### [Task details]
If the records below hold pictures, omit them, and print exactly the lines from the first line through the line containing "none -> black 1x3 plate [482,213,644,296]", inclusive.

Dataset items
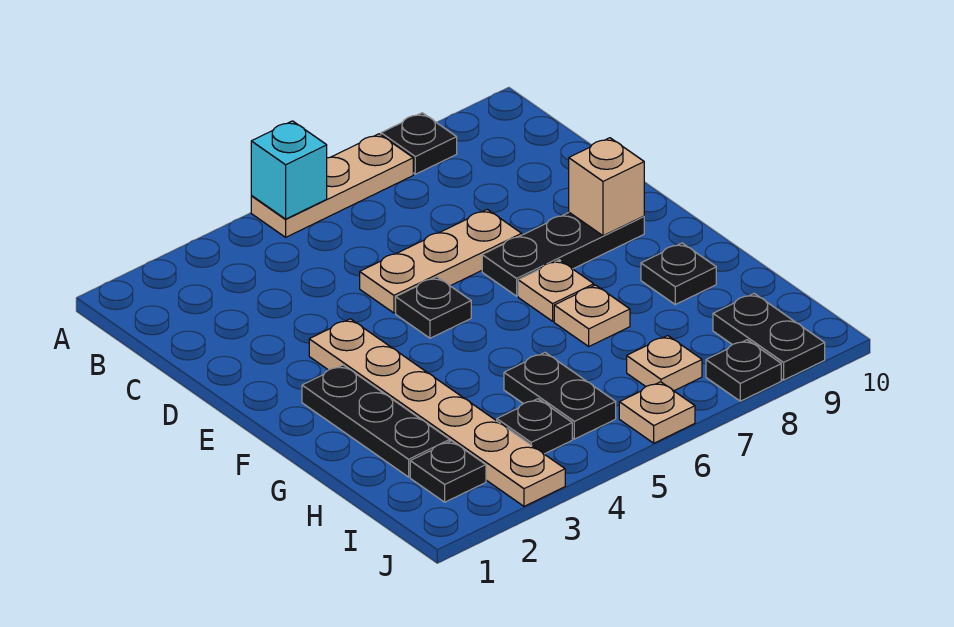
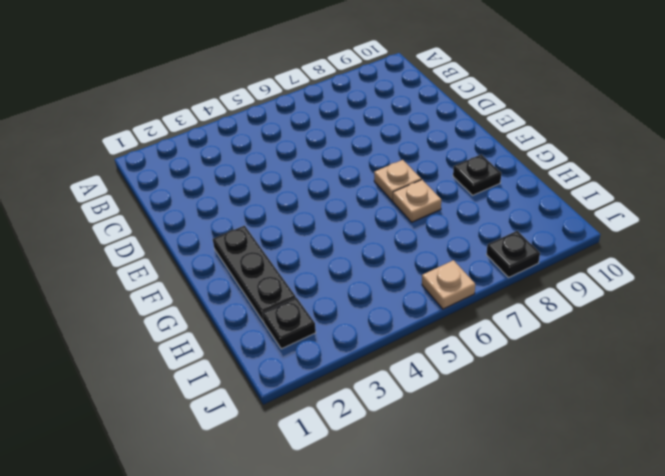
none -> tan 1x3 plate [251,134,413,237]
none -> black 1x1 plate [381,113,457,174]
none -> tan 1x3 plate [360,210,522,313]

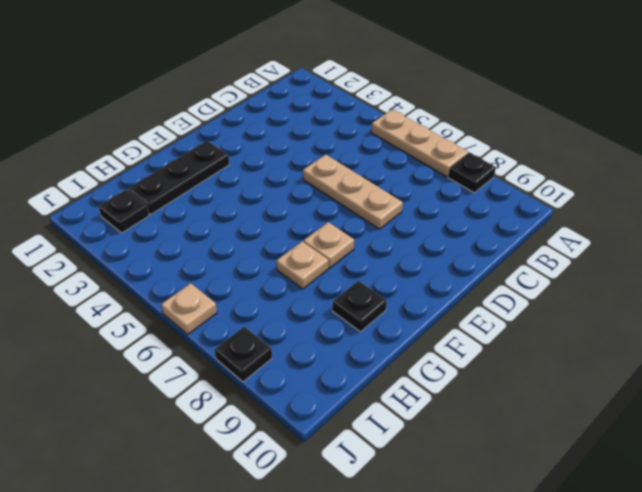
none -> tan 1x6 plate [309,319,565,506]
none -> black 1x1 plate [396,277,471,338]
none -> black 1x3 plate [482,213,644,296]

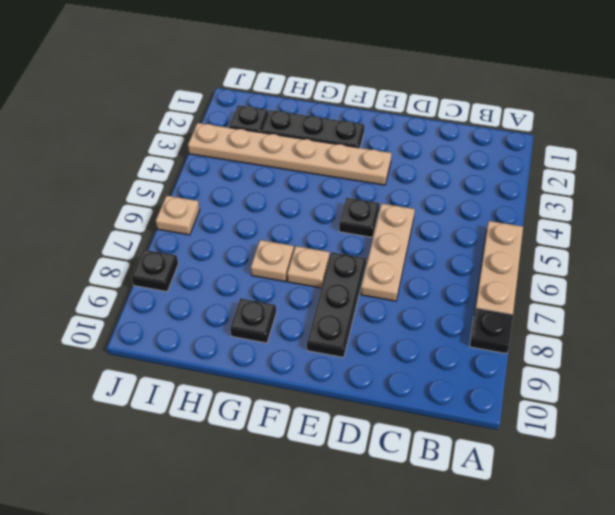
none -> black 1x2 plate [504,353,616,439]
none -> black 1x1 plate [497,399,572,454]
none -> tan 1x1 plate [627,336,702,391]

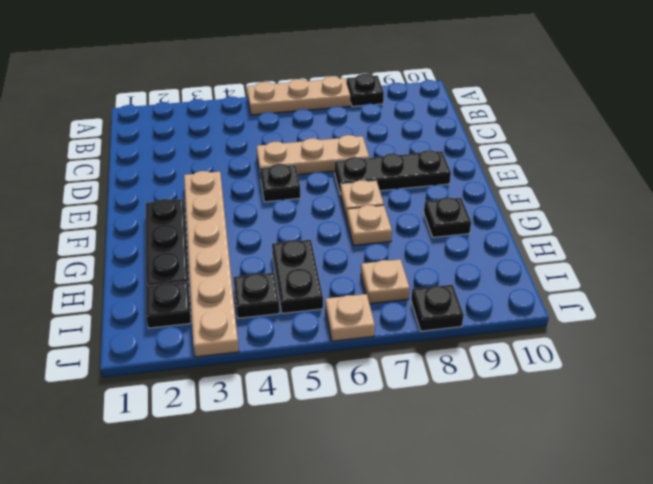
none -> black 1x2 plate [713,294,825,380]
none -> cyan 1x1 brick [251,121,327,219]
none -> tan 1x1 brick [569,138,644,236]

### [Solution to the problem]
none -> tan 1x3 plate [251,134,413,237]
none -> black 1x1 plate [381,113,457,174]
none -> tan 1x3 plate [360,210,522,313]

none -> tan 1x6 plate [309,319,565,506]
none -> black 1x1 plate [396,277,471,338]
none -> black 1x3 plate [482,213,644,296]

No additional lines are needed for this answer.